Spatial object tracking data:
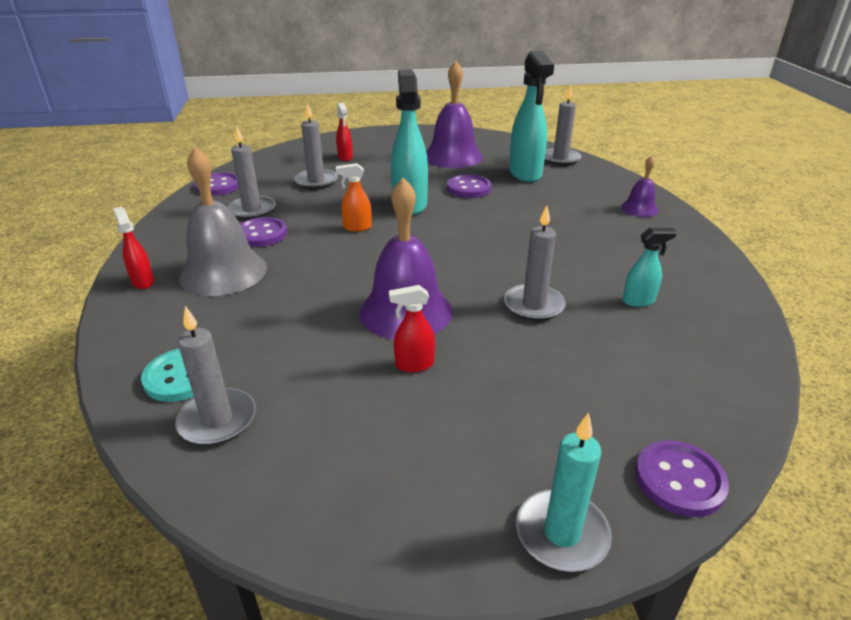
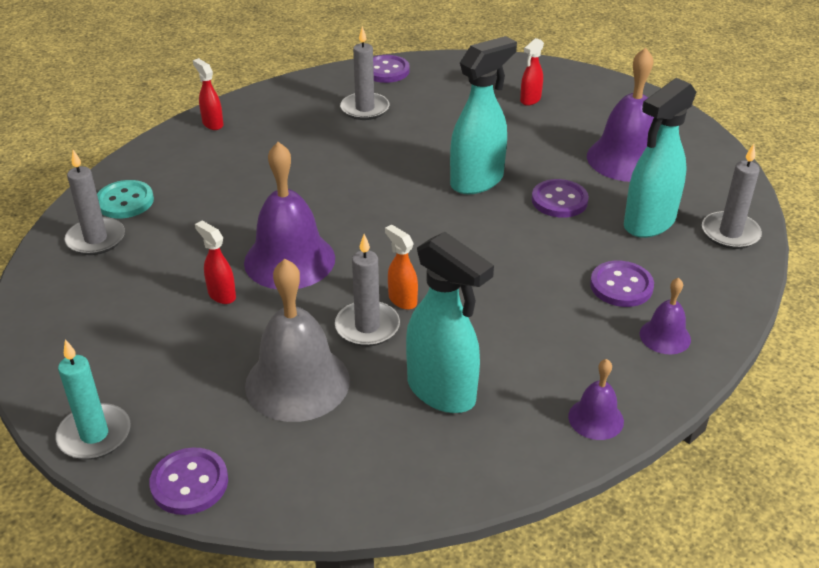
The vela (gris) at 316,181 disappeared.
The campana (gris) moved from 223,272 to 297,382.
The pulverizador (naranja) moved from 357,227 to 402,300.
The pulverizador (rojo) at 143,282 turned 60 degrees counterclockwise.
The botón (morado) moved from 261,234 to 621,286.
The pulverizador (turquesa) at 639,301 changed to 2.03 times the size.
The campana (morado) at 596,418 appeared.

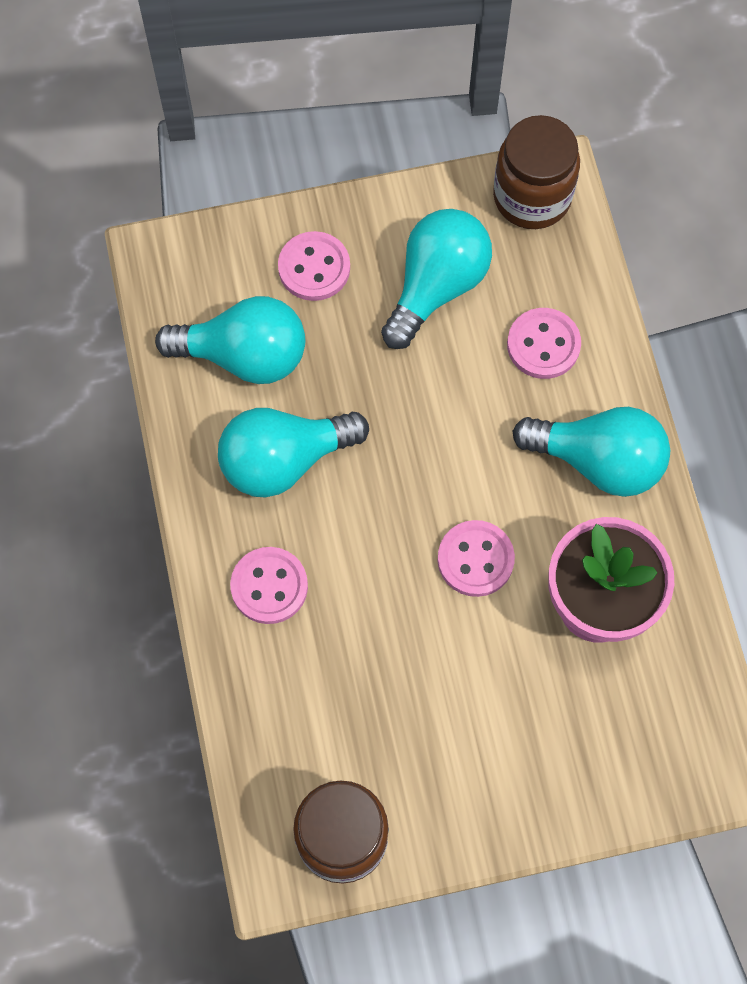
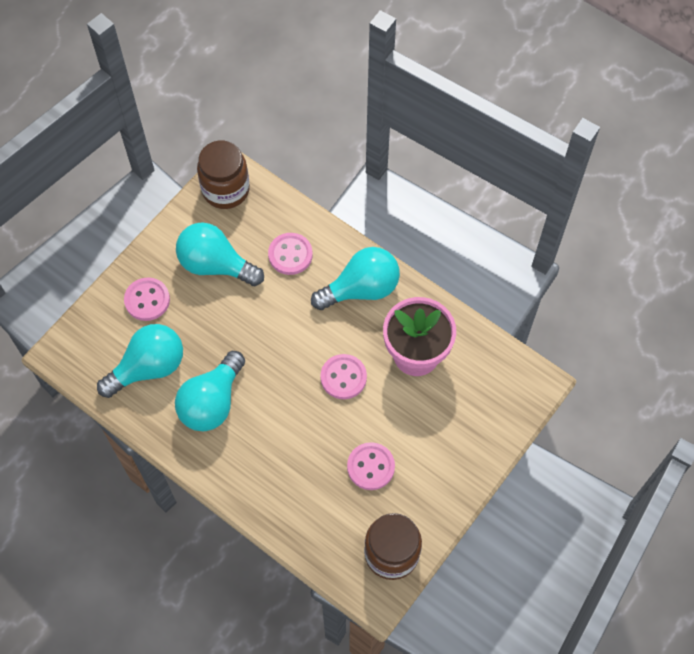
The bombilla (turquesa) at 436,286 turned 60 degrees counterclockwise.
The botón (rosa) moved from 269,586 to 370,467.

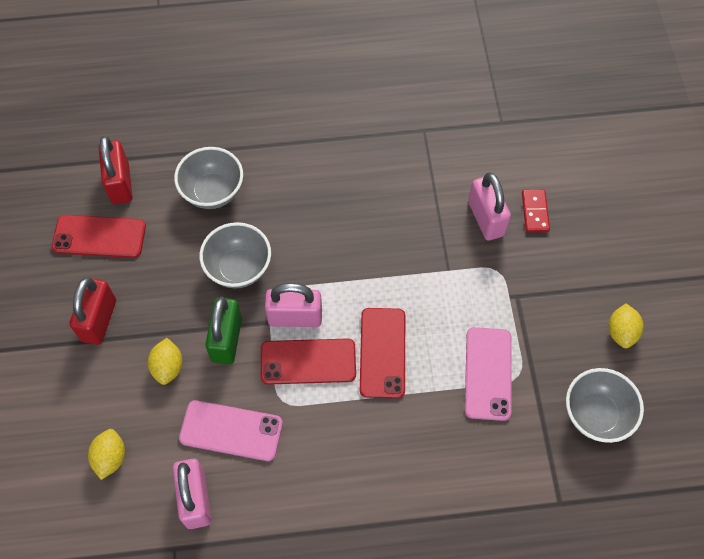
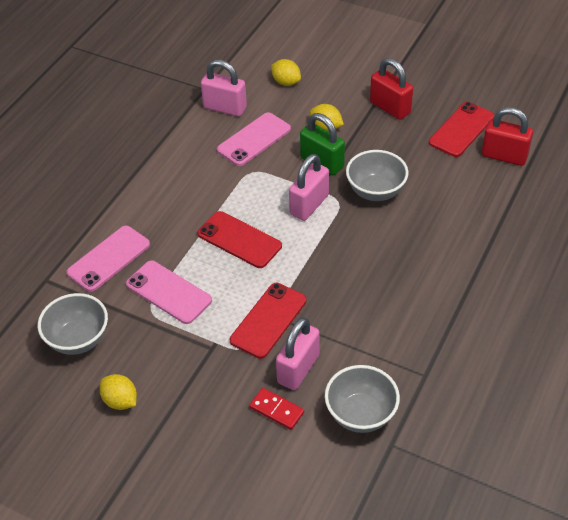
The cuenco (gris) moved from 213,192 to 361,414.
The candado (rosa) at 486,218 turned 75 degrees counterclockwise.
The móvil (rojo) moved from 308,361 to 268,320.
The móvil (rosa) at 109,258 appeared.

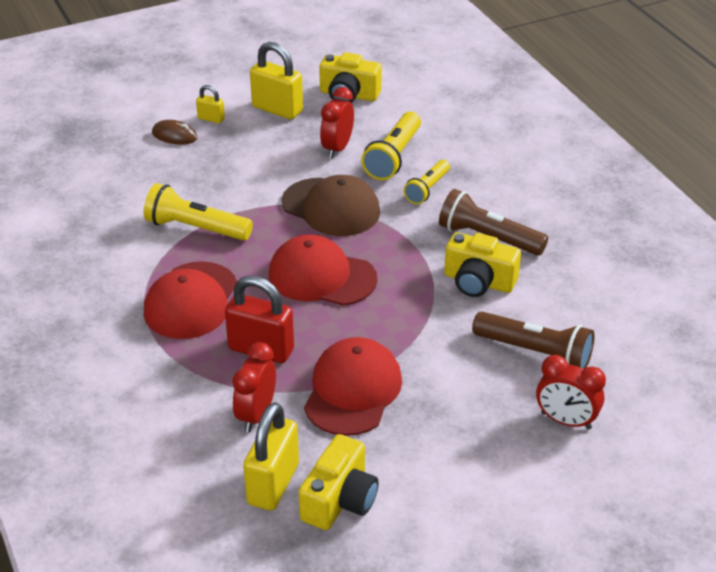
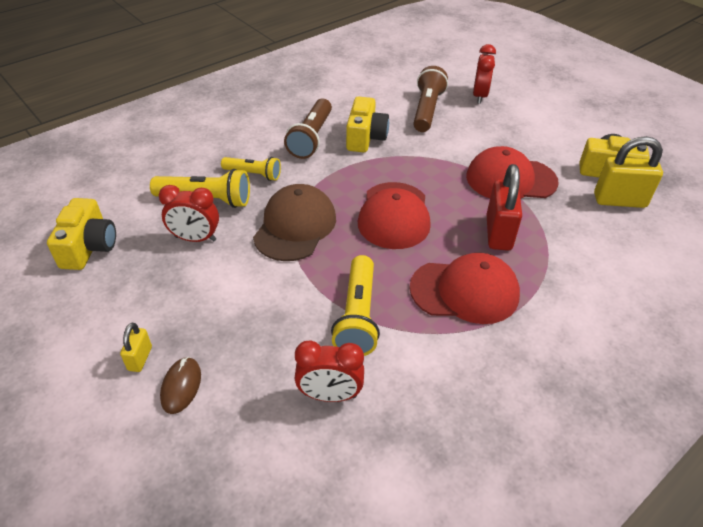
The candado (amarillo) at 277,109 disappeared.
The despertador (rojo) moved from 256,415 to 330,395.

- _TASK BRIEF_: From the opening line of the entries above to the line containing "The pulverizador (turquesa)", please transcribe each line exactly, skipping every picture.

- _REPLY_:
The vela (gris) at 316,181 disappeared.
The campana (gris) moved from 223,272 to 297,382.
The pulverizador (naranja) moved from 357,227 to 402,300.
The pulverizador (rojo) at 143,282 turned 60 degrees counterclockwise.
The botón (morado) moved from 261,234 to 621,286.
The pulverizador (turquesa) at 639,301 changed to 2.03 times the size.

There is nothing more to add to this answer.